# Your goal
Take every line from the entries below that includes the word "star" and copy it.

# Exercise data
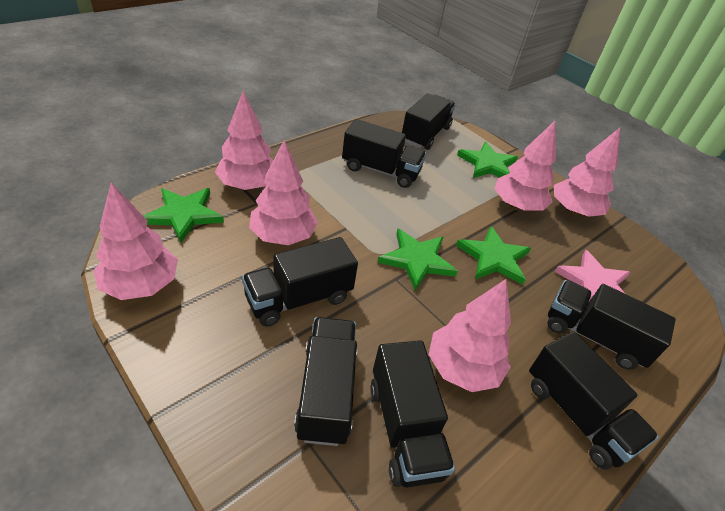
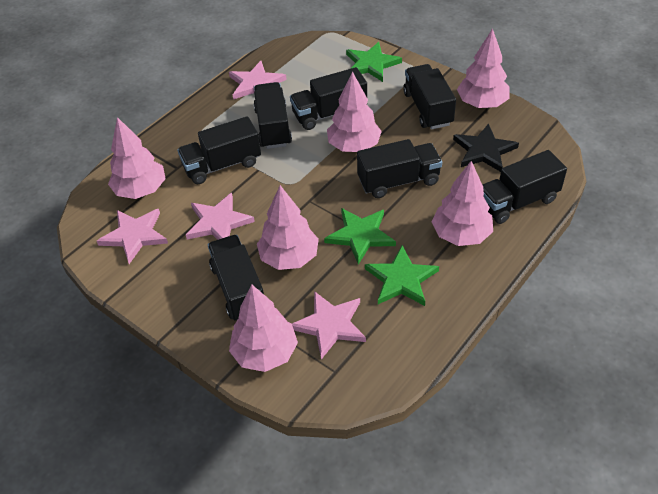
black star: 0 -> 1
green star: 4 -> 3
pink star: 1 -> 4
==
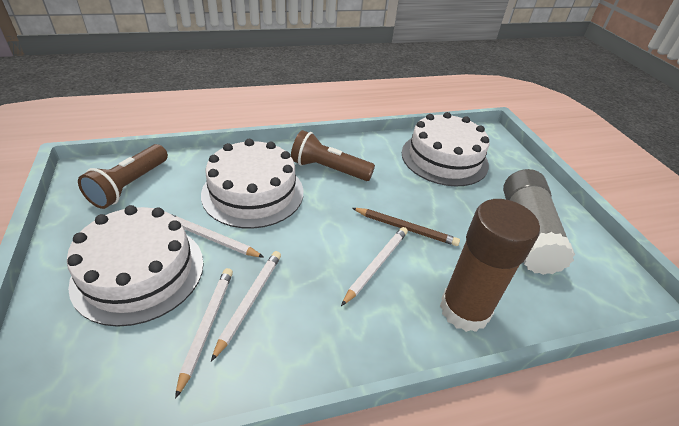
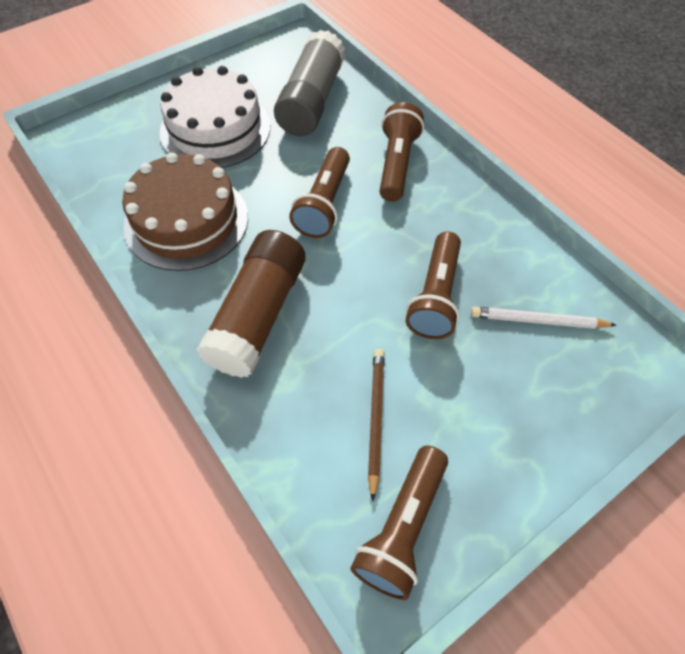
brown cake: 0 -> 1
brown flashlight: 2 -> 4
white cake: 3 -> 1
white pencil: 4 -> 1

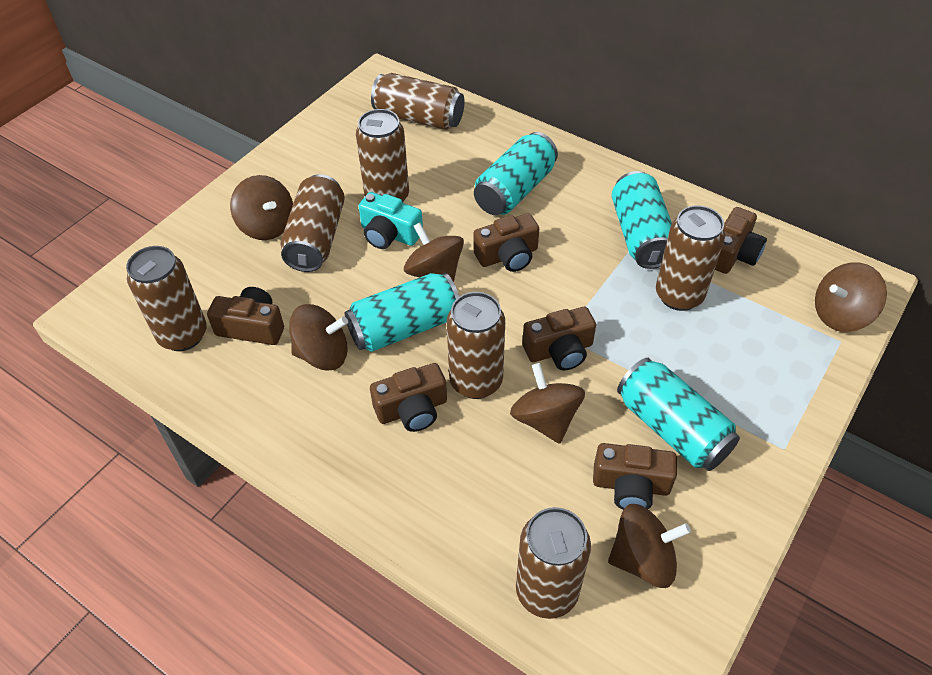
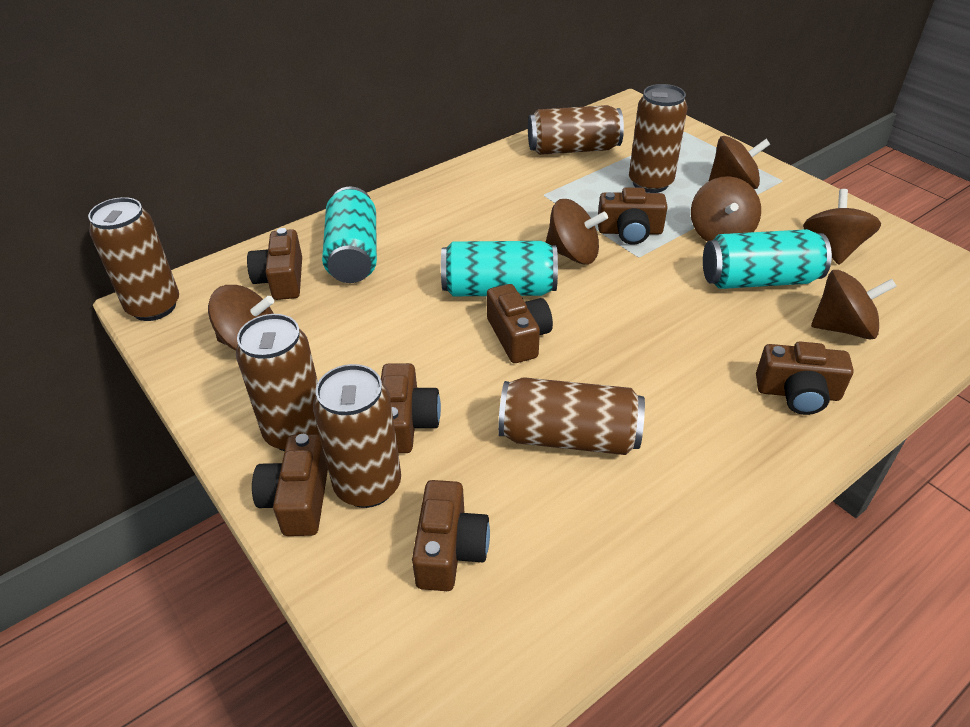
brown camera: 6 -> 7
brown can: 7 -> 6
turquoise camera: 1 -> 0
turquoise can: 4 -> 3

# Response to the exercise
black star: 0 -> 1
green star: 4 -> 3
pink star: 1 -> 4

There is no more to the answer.